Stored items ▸
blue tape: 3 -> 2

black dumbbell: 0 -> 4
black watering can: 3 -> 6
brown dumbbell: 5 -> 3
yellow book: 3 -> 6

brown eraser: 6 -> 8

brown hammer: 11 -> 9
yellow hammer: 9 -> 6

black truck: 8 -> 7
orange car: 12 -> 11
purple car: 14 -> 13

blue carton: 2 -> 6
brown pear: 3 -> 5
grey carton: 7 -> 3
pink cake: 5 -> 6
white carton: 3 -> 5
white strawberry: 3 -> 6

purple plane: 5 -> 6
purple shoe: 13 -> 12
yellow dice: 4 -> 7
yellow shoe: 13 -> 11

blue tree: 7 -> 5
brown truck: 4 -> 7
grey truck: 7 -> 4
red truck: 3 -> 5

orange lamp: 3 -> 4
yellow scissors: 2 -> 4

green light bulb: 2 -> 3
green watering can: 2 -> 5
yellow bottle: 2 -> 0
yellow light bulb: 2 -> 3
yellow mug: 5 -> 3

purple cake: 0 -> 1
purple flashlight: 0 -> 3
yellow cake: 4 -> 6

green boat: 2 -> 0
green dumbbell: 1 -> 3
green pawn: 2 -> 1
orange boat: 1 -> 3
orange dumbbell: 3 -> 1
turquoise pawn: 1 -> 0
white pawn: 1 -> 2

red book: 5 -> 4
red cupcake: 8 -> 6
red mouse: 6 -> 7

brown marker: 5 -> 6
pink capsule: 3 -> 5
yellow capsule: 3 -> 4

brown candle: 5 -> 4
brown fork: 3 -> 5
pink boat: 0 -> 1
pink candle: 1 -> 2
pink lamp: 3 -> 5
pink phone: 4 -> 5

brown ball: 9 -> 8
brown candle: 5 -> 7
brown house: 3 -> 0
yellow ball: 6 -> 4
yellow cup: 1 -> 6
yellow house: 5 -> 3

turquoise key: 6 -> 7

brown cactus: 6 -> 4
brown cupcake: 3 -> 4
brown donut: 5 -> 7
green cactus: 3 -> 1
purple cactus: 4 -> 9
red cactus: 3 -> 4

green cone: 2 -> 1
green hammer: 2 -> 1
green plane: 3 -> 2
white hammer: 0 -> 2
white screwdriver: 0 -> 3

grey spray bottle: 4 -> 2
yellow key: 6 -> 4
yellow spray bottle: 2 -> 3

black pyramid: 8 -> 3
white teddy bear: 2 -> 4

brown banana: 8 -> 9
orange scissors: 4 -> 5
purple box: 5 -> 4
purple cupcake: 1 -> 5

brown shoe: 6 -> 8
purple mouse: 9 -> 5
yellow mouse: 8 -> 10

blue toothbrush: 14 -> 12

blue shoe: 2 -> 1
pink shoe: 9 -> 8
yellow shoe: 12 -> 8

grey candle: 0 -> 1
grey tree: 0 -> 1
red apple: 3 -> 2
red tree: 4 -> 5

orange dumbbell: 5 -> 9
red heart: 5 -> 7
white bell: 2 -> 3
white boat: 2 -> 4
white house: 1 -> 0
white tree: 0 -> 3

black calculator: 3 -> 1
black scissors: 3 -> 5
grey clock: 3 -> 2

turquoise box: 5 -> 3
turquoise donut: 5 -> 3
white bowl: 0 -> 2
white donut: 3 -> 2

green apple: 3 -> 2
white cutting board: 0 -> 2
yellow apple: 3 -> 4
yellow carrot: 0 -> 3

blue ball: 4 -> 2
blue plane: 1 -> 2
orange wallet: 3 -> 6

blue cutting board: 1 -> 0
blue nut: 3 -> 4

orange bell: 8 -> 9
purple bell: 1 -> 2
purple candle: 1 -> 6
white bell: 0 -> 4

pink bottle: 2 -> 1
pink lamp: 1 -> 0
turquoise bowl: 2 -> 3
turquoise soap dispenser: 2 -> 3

What the task requires ▸
Your answer must be the data above, copied exactly from its first line through the line containing "purple plane: 5 -> 6", and nothing more.

Exercise result ▸
blue tape: 3 -> 2

black dumbbell: 0 -> 4
black watering can: 3 -> 6
brown dumbbell: 5 -> 3
yellow book: 3 -> 6

brown eraser: 6 -> 8

brown hammer: 11 -> 9
yellow hammer: 9 -> 6

black truck: 8 -> 7
orange car: 12 -> 11
purple car: 14 -> 13

blue carton: 2 -> 6
brown pear: 3 -> 5
grey carton: 7 -> 3
pink cake: 5 -> 6
white carton: 3 -> 5
white strawberry: 3 -> 6

purple plane: 5 -> 6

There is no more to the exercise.